━━ Given data ━━

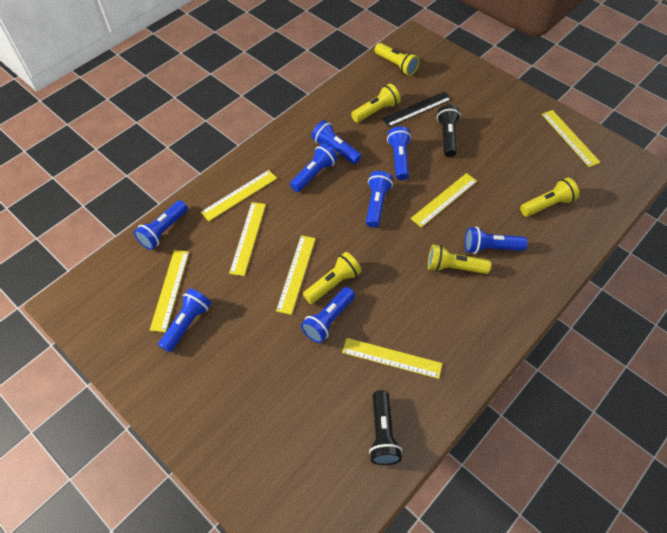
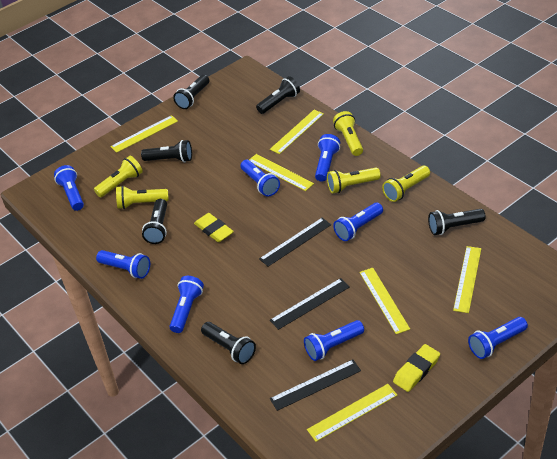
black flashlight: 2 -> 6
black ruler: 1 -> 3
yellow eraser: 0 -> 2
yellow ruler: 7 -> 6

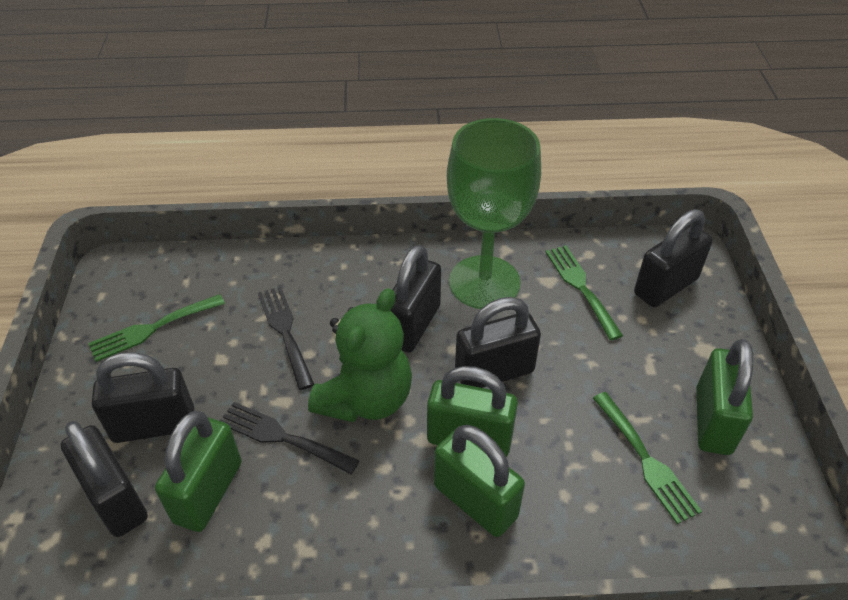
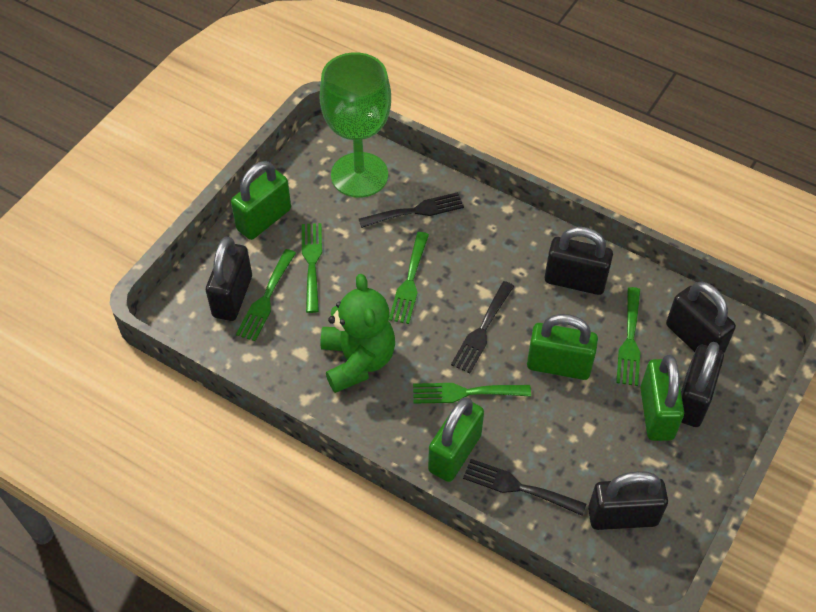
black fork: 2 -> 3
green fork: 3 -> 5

━━━
━━ Given data ━━

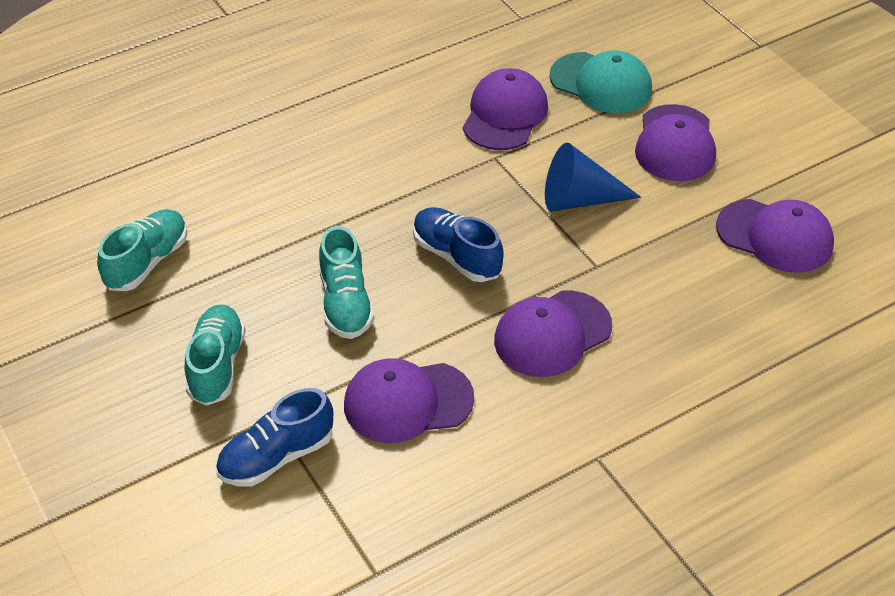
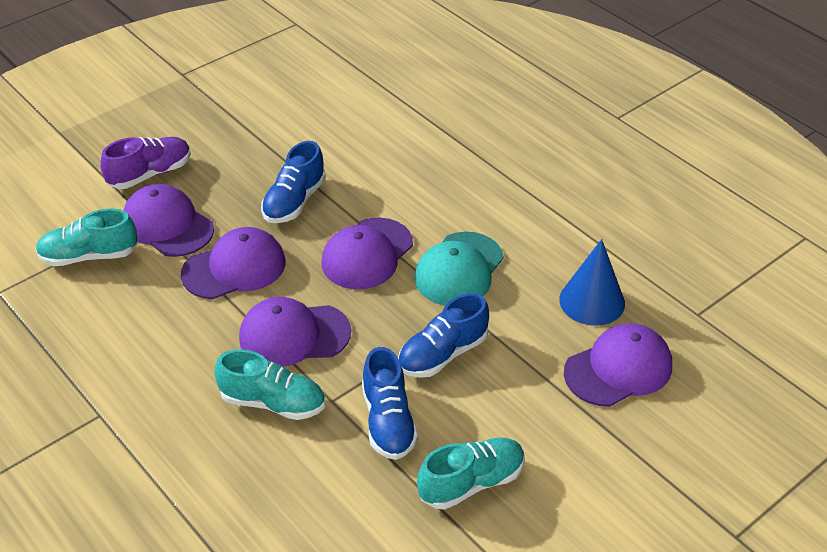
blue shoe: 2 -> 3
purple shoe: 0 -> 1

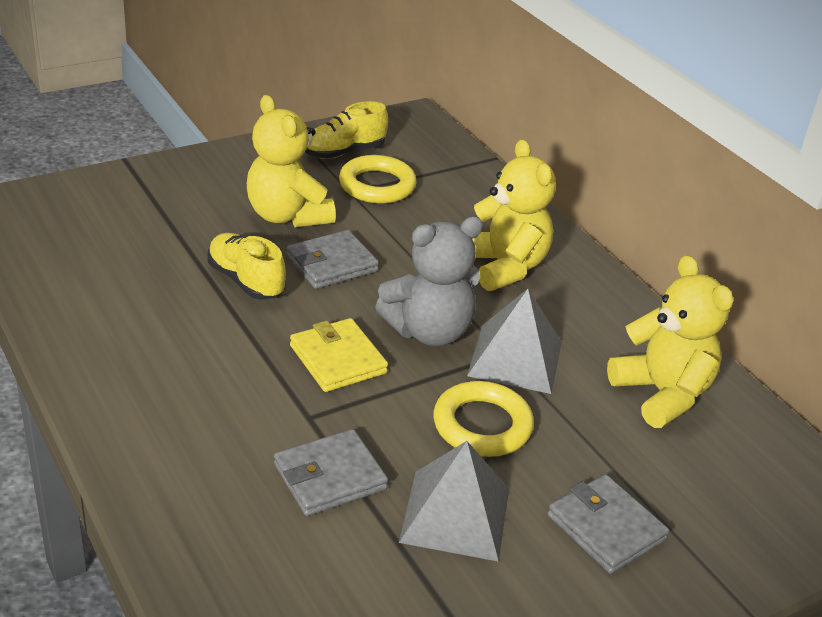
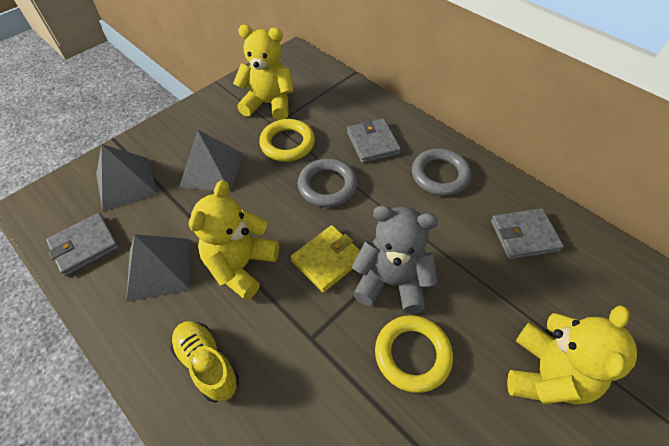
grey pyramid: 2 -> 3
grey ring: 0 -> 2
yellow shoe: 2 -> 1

━━━

### Aim of the exercise
Search the entries above for "shoe". Show every line that has it.

### Your solution
blue shoe: 2 -> 3
purple shoe: 0 -> 1
yellow shoe: 2 -> 1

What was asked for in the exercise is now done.